DATASET CONTENT:
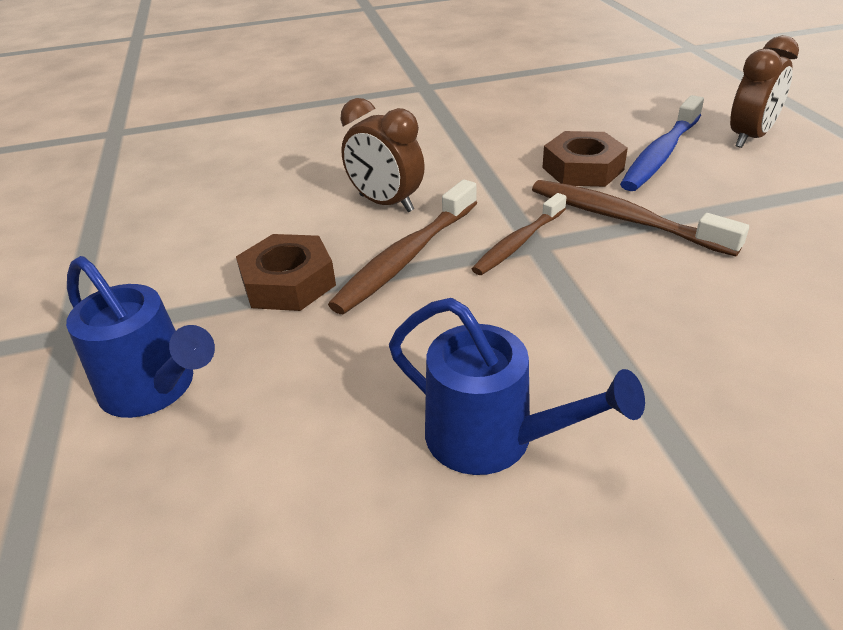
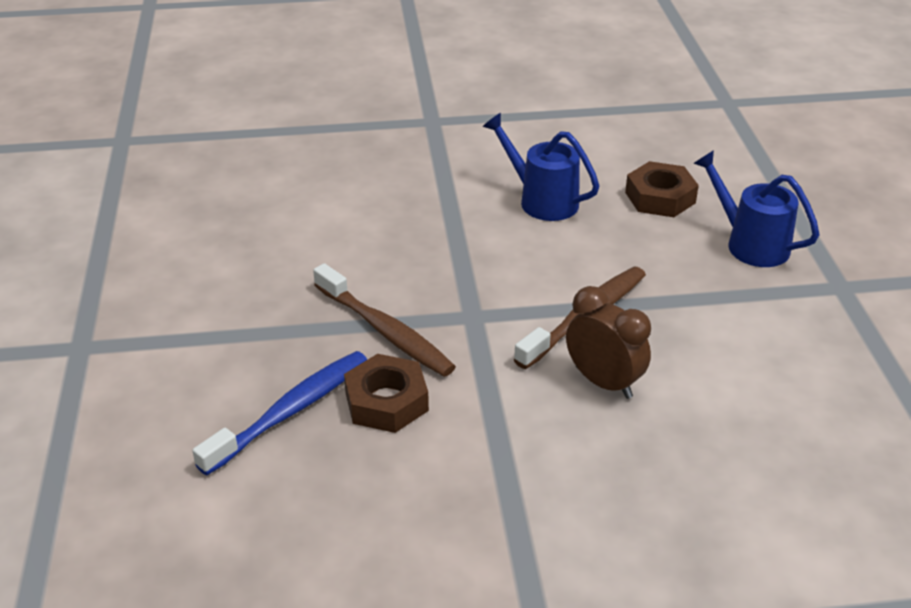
camera: 175 degrees left, 0 degrees up
(288, 282) = (682, 307): brown nut -> brown nut (660, 197)
(518, 243) = (487, 319): brown toothbrush -> none
(749, 138) = (173, 423): brown clock -> none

INSTRUCTIONS FOR THE TASK: Please copy every line of the material that contains the word "brown".

SOLUTION BELOW:
(288, 282) = (682, 307): brown nut -> brown nut (660, 197)
(518, 243) = (487, 319): brown toothbrush -> none
(749, 138) = (173, 423): brown clock -> none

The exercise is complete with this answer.